Every line in the following data that has "rocket" counts toward the total; state that total alone.

--- Exercise input Enclosed Below ---

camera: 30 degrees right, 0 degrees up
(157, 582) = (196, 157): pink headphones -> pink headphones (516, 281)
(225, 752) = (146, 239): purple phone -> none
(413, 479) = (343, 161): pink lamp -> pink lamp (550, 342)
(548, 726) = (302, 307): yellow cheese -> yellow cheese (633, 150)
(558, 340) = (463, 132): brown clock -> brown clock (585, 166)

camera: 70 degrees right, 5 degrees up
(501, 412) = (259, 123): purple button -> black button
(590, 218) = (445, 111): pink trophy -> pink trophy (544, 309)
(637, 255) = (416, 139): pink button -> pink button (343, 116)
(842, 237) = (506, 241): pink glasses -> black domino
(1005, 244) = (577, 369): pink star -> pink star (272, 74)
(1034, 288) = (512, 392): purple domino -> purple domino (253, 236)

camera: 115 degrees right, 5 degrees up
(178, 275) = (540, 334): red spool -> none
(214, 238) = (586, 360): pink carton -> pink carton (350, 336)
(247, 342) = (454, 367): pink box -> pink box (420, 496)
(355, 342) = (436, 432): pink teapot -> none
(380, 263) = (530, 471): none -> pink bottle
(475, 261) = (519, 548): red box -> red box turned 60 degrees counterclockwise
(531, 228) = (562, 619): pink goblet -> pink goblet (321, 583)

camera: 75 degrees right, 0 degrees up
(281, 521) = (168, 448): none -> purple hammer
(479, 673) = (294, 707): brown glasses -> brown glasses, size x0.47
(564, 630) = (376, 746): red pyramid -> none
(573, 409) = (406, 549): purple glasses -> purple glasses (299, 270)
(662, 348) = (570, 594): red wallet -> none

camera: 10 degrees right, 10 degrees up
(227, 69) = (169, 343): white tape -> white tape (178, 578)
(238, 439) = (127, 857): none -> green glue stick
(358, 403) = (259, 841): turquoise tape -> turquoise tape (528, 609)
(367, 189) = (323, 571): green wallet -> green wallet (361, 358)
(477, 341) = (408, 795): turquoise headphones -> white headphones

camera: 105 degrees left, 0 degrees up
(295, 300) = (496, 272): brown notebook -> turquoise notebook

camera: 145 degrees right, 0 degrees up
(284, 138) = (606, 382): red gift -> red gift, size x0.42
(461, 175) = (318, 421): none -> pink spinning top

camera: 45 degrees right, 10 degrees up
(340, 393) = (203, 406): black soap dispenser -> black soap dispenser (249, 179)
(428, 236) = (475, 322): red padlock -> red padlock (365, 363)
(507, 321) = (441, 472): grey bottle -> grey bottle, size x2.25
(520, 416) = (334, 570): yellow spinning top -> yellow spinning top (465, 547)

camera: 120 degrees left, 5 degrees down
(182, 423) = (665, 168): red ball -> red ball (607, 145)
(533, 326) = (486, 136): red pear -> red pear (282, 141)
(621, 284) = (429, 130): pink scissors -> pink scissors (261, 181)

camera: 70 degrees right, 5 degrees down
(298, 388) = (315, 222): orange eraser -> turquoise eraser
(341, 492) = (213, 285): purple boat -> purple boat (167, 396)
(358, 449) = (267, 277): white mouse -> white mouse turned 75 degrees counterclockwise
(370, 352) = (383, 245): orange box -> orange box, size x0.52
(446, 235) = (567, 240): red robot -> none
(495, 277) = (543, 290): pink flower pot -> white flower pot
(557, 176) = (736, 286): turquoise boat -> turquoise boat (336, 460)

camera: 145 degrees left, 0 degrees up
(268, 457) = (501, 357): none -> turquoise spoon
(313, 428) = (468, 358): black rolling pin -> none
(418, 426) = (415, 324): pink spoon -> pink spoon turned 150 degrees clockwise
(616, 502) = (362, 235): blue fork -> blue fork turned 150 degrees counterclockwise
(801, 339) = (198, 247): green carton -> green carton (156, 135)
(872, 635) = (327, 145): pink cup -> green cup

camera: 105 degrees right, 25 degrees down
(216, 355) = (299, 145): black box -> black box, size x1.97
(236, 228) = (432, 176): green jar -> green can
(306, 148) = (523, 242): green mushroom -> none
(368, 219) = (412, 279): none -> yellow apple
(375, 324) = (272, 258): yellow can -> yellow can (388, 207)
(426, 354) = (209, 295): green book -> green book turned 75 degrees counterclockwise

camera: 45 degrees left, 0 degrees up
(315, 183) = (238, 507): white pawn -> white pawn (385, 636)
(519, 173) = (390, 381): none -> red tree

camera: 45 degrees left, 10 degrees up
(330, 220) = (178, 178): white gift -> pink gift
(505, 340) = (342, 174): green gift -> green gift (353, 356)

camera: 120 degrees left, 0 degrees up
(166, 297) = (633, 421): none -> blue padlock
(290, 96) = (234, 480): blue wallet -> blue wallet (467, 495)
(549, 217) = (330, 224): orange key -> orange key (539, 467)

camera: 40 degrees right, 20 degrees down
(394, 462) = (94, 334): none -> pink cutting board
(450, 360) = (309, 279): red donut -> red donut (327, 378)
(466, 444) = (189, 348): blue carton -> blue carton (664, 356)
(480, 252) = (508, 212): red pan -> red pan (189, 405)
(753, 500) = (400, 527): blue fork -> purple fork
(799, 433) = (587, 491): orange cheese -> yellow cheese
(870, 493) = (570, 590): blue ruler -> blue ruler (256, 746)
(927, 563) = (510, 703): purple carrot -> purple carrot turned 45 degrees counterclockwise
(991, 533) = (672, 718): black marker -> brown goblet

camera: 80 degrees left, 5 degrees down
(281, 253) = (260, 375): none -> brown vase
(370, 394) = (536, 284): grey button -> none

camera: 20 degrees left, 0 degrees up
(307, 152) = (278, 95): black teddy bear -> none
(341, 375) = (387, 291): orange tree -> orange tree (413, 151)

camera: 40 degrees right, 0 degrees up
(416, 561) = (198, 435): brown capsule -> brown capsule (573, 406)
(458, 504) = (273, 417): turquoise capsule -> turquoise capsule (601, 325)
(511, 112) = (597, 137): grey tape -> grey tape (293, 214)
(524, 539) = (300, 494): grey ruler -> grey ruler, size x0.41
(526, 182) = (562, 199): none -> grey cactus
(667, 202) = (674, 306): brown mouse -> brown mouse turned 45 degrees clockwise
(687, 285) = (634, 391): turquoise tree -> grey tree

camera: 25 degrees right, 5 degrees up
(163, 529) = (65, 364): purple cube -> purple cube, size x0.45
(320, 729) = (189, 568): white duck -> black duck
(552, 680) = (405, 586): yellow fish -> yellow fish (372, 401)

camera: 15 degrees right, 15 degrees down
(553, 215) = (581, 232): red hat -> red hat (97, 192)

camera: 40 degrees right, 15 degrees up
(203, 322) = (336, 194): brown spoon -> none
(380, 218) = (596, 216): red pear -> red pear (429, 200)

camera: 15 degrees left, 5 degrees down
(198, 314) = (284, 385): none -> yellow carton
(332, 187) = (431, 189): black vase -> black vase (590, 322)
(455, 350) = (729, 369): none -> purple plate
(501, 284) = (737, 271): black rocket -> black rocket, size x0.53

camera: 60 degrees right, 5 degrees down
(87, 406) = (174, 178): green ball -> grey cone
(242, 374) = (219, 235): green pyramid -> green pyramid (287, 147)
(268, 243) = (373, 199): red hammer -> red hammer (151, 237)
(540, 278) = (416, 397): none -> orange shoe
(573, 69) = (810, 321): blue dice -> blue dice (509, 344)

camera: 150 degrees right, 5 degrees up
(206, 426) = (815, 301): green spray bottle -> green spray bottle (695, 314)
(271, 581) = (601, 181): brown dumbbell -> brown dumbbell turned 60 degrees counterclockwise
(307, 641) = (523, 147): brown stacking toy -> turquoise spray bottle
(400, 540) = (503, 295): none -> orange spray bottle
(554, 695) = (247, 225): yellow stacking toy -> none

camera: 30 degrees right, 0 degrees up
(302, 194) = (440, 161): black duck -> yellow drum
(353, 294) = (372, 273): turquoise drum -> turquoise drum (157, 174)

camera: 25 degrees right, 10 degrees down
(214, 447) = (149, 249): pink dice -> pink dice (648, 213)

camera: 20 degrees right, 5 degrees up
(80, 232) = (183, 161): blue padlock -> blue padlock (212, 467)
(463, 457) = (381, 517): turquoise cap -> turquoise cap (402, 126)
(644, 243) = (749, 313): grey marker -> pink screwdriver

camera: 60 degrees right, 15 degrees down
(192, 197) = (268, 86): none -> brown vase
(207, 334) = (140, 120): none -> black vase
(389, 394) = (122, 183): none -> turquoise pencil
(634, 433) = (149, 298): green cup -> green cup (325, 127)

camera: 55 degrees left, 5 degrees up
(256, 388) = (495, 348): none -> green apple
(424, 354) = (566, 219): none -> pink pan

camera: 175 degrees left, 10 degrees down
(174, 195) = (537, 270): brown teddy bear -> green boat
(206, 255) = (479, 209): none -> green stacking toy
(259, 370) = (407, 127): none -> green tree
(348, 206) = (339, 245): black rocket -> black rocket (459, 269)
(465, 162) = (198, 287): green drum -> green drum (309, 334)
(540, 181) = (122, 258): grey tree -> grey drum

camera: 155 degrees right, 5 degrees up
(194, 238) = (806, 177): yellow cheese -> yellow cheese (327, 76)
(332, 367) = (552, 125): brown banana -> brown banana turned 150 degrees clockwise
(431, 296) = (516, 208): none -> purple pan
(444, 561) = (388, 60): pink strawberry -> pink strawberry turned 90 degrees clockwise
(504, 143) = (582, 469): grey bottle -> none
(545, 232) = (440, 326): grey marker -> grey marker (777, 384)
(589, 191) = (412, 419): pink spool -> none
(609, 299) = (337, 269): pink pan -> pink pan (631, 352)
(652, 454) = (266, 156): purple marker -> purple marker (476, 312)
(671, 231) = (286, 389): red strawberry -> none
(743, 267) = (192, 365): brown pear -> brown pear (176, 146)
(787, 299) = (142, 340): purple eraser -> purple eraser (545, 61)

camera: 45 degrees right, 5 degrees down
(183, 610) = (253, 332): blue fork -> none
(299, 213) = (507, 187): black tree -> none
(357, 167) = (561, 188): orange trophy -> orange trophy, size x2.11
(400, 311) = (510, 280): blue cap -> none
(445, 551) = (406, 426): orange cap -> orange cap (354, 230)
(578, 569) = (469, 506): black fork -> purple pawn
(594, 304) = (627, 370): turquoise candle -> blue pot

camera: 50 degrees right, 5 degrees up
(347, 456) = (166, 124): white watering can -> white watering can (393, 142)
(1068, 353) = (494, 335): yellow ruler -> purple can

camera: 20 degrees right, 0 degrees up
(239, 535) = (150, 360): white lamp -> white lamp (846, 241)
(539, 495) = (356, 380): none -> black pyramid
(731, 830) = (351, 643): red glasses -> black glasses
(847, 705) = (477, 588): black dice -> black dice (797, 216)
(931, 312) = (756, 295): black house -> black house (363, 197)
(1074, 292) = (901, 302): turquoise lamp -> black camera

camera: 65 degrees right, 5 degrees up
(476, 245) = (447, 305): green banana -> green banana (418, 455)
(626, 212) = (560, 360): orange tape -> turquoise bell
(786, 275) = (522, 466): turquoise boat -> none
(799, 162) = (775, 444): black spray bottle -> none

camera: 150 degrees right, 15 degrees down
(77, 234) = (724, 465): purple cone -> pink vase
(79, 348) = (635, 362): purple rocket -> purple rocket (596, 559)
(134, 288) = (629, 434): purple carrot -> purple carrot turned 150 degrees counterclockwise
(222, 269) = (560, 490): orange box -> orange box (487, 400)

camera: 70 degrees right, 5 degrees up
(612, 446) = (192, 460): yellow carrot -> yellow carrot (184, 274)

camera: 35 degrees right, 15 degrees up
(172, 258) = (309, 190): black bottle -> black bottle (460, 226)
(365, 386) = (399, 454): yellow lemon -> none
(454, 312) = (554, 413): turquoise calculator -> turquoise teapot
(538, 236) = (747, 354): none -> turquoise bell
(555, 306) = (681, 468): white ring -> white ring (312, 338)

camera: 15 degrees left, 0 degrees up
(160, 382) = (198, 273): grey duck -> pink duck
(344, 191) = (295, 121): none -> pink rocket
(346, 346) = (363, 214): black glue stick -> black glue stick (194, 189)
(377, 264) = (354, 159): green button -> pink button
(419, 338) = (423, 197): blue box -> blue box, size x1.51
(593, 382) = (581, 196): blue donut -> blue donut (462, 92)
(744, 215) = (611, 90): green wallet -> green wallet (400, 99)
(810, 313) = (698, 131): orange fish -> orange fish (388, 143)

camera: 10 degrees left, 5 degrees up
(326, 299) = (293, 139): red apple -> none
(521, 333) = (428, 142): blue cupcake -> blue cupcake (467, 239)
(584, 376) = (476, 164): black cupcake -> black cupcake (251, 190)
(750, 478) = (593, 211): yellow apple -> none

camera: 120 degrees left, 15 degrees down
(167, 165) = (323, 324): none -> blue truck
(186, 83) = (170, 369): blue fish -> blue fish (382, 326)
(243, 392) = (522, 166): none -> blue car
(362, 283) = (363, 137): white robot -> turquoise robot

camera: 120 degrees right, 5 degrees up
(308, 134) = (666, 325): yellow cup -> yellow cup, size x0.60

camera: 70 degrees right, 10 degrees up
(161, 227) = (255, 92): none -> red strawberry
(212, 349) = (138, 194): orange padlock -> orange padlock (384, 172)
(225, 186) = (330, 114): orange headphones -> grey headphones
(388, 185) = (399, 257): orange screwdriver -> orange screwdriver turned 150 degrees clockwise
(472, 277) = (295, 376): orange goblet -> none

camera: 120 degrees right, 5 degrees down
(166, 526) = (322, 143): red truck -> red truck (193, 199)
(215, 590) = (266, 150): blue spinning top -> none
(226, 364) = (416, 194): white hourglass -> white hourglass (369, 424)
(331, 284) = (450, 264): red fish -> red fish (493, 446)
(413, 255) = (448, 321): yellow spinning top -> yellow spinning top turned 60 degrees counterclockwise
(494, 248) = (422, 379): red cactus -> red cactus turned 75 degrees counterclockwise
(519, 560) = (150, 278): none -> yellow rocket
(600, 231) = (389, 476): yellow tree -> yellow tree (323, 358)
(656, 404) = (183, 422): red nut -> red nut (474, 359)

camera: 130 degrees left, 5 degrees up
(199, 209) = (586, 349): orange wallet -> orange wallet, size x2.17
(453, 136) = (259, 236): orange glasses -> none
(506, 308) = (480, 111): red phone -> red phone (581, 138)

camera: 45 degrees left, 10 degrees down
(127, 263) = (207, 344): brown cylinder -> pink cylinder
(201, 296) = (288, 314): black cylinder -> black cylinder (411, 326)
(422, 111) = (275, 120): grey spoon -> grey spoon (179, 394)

--- End of Enclosed Exercise input ---

**Task output**: 5